What appears from the first line of the data below through the line containing "RELAY1 pin IN1: 10 -> A5", both included, should be copied exactly, and nothing else.

*** Available data ***

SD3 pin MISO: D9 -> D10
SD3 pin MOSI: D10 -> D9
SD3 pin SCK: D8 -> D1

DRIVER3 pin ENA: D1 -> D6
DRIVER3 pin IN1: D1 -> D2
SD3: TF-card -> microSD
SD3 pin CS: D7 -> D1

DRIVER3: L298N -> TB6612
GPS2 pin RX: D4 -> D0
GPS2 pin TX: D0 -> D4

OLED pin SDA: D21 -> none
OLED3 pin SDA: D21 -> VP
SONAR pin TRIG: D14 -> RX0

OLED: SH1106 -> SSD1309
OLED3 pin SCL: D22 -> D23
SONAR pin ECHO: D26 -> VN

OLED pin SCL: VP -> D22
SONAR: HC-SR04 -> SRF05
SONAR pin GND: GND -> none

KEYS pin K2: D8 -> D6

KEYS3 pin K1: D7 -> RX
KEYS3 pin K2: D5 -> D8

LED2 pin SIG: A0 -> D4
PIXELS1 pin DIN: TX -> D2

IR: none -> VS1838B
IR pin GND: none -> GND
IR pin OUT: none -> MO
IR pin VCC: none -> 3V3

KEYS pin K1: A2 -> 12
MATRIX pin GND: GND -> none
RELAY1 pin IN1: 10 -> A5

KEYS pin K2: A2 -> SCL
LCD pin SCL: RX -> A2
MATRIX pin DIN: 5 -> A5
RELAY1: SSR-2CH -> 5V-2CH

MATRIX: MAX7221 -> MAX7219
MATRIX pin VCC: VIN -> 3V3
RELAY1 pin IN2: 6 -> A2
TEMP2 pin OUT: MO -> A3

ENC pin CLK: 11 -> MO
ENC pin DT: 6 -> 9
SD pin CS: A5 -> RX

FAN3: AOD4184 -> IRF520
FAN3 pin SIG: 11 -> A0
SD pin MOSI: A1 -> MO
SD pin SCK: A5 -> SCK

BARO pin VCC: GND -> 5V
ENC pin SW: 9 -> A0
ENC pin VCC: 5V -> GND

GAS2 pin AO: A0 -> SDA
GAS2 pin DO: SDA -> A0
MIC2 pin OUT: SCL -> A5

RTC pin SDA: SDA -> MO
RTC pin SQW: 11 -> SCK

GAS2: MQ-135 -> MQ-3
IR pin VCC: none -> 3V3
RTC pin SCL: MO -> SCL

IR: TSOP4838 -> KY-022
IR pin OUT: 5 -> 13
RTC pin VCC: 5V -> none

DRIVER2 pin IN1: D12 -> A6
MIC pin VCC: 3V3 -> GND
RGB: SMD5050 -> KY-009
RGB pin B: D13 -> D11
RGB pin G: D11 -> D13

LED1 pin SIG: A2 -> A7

*** End of Available data ***

• **Solution for this exercise**
SD3 pin MISO: D9 -> D10
SD3 pin MOSI: D10 -> D9
SD3 pin SCK: D8 -> D1

DRIVER3 pin ENA: D1 -> D6
DRIVER3 pin IN1: D1 -> D2
SD3: TF-card -> microSD
SD3 pin CS: D7 -> D1

DRIVER3: L298N -> TB6612
GPS2 pin RX: D4 -> D0
GPS2 pin TX: D0 -> D4

OLED pin SDA: D21 -> none
OLED3 pin SDA: D21 -> VP
SONAR pin TRIG: D14 -> RX0

OLED: SH1106 -> SSD1309
OLED3 pin SCL: D22 -> D23
SONAR pin ECHO: D26 -> VN

OLED pin SCL: VP -> D22
SONAR: HC-SR04 -> SRF05
SONAR pin GND: GND -> none

KEYS pin K2: D8 -> D6

KEYS3 pin K1: D7 -> RX
KEYS3 pin K2: D5 -> D8

LED2 pin SIG: A0 -> D4
PIXELS1 pin DIN: TX -> D2

IR: none -> VS1838B
IR pin GND: none -> GND
IR pin OUT: none -> MO
IR pin VCC: none -> 3V3

KEYS pin K1: A2 -> 12
MATRIX pin GND: GND -> none
RELAY1 pin IN1: 10 -> A5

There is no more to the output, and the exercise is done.